Records for processing section start
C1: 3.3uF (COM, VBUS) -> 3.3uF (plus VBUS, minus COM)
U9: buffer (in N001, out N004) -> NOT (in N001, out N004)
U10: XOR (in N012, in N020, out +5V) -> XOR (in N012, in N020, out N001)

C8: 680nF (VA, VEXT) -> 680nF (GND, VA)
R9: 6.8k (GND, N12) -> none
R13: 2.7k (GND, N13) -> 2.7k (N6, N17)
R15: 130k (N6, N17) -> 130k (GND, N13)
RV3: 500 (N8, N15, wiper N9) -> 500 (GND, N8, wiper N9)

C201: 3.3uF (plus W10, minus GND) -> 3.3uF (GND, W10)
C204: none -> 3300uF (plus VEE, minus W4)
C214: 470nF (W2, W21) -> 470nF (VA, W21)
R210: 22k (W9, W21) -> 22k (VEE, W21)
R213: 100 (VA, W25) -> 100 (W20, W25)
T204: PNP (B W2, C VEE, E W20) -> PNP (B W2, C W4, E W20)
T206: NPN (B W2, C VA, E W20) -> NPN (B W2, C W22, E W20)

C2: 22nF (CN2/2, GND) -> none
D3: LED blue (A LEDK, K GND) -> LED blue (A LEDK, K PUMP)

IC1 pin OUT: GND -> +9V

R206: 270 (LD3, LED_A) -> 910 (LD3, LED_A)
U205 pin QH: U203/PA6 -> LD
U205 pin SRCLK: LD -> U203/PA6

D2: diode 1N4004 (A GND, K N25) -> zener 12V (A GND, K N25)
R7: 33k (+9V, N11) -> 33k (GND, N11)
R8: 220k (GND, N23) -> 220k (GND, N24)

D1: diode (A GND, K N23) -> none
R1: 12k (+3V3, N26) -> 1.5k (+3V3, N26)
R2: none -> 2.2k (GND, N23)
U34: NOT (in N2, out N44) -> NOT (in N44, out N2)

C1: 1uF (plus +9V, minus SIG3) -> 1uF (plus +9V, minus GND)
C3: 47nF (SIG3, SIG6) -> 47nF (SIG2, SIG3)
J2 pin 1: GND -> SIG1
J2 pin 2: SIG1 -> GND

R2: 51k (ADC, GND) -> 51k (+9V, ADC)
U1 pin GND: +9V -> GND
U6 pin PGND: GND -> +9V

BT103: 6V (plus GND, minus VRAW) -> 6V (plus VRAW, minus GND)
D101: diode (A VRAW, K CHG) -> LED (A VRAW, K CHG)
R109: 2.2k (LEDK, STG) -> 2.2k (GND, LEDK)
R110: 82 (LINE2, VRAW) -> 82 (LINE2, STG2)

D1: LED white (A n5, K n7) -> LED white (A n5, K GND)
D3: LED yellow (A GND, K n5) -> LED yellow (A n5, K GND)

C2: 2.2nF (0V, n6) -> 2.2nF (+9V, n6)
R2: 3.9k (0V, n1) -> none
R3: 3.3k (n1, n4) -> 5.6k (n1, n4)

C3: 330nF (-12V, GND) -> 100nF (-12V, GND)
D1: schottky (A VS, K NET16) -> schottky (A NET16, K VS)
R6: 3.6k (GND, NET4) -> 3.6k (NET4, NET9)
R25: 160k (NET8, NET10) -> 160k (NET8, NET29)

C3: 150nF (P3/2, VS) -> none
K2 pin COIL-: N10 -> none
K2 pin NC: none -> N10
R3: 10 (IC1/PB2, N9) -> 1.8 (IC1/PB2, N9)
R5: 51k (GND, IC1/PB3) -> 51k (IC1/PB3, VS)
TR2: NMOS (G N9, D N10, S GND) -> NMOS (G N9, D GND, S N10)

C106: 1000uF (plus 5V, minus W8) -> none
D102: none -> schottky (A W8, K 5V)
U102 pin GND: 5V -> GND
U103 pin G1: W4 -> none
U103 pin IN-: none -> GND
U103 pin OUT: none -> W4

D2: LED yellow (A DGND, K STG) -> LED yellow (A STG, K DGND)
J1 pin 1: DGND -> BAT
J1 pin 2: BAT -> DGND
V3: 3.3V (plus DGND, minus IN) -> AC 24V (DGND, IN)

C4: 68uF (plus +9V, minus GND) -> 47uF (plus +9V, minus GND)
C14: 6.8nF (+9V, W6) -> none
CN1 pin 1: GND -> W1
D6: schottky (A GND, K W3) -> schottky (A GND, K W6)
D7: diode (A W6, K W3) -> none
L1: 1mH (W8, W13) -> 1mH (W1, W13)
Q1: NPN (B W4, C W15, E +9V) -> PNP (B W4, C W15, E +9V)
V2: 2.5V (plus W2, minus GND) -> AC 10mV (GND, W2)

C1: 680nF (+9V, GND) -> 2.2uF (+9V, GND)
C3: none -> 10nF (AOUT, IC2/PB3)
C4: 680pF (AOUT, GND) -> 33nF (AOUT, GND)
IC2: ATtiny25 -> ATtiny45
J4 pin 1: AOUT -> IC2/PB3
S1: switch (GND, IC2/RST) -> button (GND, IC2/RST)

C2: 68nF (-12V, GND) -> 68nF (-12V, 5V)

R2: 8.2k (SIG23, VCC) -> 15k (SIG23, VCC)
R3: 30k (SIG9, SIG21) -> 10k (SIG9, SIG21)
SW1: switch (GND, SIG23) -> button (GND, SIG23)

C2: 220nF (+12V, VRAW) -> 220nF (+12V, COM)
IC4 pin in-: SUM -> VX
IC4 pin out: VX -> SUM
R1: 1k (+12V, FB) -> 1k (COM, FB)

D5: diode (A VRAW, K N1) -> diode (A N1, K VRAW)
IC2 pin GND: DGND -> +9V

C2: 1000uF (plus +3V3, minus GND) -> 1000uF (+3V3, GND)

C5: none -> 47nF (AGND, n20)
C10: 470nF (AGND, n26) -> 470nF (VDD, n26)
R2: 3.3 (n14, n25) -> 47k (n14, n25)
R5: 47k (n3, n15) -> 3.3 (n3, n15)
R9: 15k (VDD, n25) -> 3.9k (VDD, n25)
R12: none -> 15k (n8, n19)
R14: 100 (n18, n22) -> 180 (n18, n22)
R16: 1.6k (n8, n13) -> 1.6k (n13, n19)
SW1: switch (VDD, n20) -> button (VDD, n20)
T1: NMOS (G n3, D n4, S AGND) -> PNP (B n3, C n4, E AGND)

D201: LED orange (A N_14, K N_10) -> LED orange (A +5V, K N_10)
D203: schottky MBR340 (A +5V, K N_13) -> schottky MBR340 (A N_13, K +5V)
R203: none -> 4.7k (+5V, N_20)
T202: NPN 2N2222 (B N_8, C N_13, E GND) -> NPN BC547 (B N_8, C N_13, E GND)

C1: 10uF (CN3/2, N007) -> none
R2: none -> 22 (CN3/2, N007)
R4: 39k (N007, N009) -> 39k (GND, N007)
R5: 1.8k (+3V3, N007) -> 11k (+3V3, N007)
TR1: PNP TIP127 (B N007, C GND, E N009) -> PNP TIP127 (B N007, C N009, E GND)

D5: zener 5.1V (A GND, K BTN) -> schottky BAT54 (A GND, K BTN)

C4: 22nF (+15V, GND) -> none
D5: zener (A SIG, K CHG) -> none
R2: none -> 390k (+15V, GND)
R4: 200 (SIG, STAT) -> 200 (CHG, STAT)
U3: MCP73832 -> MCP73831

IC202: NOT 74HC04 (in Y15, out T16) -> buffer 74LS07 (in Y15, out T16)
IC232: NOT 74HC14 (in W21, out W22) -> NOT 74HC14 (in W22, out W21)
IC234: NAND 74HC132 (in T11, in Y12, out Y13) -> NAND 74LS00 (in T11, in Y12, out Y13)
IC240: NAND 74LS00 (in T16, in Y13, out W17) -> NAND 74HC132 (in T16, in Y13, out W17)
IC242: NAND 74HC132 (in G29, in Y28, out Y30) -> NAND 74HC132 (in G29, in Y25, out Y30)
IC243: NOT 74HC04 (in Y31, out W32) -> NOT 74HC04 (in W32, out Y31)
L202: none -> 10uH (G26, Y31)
Records for processing section end
▶ _What to produce_: In the listing above, find the line containing "U6 pin PGND: GND -> +9V" and the line containing "C4: 68uF (plus". Output them and every line between, exactly, and nothing else.

▶ _Response to this task_:
U6 pin PGND: GND -> +9V

BT103: 6V (plus GND, minus VRAW) -> 6V (plus VRAW, minus GND)
D101: diode (A VRAW, K CHG) -> LED (A VRAW, K CHG)
R109: 2.2k (LEDK, STG) -> 2.2k (GND, LEDK)
R110: 82 (LINE2, VRAW) -> 82 (LINE2, STG2)

D1: LED white (A n5, K n7) -> LED white (A n5, K GND)
D3: LED yellow (A GND, K n5) -> LED yellow (A n5, K GND)

C2: 2.2nF (0V, n6) -> 2.2nF (+9V, n6)
R2: 3.9k (0V, n1) -> none
R3: 3.3k (n1, n4) -> 5.6k (n1, n4)

C3: 330nF (-12V, GND) -> 100nF (-12V, GND)
D1: schottky (A VS, K NET16) -> schottky (A NET16, K VS)
R6: 3.6k (GND, NET4) -> 3.6k (NET4, NET9)
R25: 160k (NET8, NET10) -> 160k (NET8, NET29)

C3: 150nF (P3/2, VS) -> none
K2 pin COIL-: N10 -> none
K2 pin NC: none -> N10
R3: 10 (IC1/PB2, N9) -> 1.8 (IC1/PB2, N9)
R5: 51k (GND, IC1/PB3) -> 51k (IC1/PB3, VS)
TR2: NMOS (G N9, D N10, S GND) -> NMOS (G N9, D GND, S N10)

C106: 1000uF (plus 5V, minus W8) -> none
D102: none -> schottky (A W8, K 5V)
U102 pin GND: 5V -> GND
U103 pin G1: W4 -> none
U103 pin IN-: none -> GND
U103 pin OUT: none -> W4

D2: LED yellow (A DGND, K STG) -> LED yellow (A STG, K DGND)
J1 pin 1: DGND -> BAT
J1 pin 2: BAT -> DGND
V3: 3.3V (plus DGND, minus IN) -> AC 24V (DGND, IN)

C4: 68uF (plus +9V, minus GND) -> 47uF (plus +9V, minus GND)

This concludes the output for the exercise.